------ Information supplied ------

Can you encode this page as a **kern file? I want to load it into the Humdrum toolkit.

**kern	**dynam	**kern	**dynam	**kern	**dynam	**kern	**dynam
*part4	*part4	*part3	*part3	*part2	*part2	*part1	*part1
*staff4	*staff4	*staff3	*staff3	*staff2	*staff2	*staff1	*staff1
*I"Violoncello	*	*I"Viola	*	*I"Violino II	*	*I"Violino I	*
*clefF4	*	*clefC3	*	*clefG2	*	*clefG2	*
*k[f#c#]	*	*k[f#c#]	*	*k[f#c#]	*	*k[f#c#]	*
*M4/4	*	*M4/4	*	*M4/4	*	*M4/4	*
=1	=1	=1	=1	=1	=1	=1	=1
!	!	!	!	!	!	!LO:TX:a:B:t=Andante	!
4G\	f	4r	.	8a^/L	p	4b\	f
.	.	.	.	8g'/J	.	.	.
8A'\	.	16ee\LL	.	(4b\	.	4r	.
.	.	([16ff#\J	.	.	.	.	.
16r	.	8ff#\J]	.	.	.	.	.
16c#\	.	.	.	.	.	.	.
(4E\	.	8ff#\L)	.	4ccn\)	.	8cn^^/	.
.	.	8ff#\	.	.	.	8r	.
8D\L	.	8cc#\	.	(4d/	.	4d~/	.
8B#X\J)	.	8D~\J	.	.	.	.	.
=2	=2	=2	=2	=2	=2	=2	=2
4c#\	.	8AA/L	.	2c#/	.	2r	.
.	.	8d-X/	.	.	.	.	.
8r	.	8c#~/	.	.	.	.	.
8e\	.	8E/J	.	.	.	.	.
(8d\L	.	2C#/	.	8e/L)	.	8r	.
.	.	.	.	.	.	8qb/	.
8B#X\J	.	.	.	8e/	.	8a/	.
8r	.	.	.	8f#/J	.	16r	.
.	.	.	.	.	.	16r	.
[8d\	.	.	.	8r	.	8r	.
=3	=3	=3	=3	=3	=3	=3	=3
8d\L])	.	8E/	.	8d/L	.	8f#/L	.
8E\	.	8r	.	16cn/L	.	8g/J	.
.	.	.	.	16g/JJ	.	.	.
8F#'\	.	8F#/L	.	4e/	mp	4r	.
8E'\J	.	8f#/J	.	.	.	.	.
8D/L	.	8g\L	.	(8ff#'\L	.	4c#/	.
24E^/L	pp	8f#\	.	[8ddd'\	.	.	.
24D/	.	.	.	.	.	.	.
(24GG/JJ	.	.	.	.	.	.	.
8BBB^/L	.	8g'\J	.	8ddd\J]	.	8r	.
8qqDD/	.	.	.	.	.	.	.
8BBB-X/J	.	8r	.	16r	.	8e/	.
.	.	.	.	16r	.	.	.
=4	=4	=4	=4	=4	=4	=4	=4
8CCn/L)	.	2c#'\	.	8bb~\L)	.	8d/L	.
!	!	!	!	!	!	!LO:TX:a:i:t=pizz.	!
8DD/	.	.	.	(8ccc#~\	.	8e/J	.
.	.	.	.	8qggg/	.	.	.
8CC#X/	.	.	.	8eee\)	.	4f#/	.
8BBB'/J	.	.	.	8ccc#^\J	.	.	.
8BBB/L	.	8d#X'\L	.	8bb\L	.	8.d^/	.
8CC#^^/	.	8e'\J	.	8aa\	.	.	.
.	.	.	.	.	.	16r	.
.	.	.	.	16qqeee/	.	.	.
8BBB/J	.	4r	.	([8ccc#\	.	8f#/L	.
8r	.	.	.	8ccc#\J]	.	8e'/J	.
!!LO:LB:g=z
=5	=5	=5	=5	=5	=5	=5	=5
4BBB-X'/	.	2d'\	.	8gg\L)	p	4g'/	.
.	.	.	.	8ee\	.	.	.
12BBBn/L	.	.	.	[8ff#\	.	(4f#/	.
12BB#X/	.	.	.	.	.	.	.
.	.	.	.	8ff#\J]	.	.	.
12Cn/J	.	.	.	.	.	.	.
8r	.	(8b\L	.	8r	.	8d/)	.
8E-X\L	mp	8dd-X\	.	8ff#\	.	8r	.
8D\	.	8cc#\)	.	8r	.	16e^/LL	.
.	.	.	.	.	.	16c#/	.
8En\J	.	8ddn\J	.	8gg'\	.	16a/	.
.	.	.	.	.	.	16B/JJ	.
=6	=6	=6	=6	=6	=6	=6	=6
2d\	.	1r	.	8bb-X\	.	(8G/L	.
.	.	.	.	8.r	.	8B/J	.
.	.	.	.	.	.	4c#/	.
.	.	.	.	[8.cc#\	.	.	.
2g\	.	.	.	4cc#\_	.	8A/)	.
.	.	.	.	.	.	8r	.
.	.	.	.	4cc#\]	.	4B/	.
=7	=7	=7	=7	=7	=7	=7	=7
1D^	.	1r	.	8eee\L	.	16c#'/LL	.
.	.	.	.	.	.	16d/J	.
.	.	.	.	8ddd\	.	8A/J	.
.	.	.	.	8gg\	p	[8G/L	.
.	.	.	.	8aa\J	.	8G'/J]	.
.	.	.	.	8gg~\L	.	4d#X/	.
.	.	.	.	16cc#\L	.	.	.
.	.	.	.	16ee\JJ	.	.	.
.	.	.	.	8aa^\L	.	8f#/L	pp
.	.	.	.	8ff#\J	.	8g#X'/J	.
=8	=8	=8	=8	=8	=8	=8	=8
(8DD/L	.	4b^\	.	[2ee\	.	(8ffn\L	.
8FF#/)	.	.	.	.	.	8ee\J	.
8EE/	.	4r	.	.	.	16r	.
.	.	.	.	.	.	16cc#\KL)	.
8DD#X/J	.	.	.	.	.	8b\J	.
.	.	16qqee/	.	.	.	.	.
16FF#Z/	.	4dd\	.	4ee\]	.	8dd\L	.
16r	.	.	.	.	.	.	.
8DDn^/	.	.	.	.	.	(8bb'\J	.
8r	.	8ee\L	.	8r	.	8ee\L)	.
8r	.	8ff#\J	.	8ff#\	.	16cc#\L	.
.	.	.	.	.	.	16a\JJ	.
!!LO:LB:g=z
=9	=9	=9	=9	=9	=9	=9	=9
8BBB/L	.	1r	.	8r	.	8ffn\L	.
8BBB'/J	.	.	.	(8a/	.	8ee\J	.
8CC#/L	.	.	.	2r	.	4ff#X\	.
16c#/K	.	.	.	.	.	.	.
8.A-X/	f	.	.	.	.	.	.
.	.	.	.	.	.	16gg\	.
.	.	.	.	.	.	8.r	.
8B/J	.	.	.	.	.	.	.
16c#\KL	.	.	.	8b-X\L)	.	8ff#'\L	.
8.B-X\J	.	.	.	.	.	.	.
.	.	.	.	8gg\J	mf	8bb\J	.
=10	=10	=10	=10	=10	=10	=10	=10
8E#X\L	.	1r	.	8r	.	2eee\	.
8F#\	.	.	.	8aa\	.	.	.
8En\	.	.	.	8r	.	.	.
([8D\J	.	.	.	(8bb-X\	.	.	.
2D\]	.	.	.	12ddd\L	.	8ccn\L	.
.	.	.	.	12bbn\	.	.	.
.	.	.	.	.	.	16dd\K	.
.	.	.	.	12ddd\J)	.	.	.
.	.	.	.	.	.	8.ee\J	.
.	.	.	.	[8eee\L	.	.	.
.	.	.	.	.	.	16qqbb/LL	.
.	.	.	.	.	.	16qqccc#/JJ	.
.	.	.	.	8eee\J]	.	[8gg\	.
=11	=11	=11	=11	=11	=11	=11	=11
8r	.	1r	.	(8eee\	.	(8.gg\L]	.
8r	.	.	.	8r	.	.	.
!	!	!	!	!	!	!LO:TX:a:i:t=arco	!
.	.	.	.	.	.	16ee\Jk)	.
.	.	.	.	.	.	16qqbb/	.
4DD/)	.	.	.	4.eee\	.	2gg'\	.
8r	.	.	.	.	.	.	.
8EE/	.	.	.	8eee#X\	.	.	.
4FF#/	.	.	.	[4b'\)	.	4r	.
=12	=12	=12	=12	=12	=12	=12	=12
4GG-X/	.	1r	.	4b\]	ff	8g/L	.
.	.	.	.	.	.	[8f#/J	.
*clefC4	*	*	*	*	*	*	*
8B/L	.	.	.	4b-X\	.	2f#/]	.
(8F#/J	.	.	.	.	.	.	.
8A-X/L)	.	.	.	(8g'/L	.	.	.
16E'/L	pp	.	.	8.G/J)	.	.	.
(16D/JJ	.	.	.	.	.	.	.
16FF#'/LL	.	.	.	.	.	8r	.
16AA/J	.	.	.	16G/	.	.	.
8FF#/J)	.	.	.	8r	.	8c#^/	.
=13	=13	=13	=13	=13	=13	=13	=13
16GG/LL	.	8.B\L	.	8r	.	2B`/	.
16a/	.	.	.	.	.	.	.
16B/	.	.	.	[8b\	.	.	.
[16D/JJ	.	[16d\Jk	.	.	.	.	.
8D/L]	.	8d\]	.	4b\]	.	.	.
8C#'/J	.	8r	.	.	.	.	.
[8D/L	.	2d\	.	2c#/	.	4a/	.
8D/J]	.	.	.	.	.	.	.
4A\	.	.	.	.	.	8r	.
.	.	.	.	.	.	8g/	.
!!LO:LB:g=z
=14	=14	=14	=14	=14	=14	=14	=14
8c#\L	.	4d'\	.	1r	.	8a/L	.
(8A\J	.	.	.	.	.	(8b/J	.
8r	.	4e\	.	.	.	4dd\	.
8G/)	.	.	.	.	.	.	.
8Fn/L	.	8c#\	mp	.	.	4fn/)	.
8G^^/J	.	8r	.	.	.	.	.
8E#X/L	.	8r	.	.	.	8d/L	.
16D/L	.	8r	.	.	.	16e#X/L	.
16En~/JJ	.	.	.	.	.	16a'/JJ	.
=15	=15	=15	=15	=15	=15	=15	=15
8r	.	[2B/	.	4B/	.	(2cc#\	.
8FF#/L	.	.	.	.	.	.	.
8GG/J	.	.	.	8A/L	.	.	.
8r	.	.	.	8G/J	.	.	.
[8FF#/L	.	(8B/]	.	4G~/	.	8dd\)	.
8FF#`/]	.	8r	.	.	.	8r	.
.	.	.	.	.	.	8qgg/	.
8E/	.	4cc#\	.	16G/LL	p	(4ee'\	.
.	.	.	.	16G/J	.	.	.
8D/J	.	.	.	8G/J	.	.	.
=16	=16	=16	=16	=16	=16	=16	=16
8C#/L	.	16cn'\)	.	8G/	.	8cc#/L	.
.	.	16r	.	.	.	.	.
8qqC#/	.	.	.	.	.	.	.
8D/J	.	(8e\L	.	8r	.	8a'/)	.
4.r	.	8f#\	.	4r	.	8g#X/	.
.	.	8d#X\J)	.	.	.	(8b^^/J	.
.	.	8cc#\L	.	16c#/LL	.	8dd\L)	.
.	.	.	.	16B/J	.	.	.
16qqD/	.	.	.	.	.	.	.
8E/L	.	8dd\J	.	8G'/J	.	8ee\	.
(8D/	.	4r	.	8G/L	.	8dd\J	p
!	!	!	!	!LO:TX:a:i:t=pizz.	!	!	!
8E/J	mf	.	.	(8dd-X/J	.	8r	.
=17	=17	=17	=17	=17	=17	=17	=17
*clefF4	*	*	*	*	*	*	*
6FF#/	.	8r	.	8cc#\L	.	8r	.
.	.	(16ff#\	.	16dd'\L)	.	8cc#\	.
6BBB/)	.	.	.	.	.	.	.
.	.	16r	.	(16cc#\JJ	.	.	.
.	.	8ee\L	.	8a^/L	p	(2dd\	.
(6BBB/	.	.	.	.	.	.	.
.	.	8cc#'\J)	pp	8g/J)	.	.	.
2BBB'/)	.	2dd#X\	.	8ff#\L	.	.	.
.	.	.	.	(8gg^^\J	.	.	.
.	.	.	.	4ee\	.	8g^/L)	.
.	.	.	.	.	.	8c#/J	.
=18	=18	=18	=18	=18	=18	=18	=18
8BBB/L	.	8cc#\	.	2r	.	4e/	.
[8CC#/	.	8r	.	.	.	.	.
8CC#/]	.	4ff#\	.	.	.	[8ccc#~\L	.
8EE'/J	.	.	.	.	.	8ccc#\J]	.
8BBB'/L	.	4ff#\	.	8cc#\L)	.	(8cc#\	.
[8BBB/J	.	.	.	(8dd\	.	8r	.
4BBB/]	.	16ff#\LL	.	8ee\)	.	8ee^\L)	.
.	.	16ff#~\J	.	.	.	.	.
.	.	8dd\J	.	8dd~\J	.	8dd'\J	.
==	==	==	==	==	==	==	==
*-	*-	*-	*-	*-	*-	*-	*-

------

### Task brief
Report each line of the material above that contains the string "kern". Case counts.

### The reply
Can you encode this page as a **kern file? I want to load it into the Humdrum toolkit.
**kern	**dynam	**kern	**dynam	**kern	**dynam	**kern	**dynam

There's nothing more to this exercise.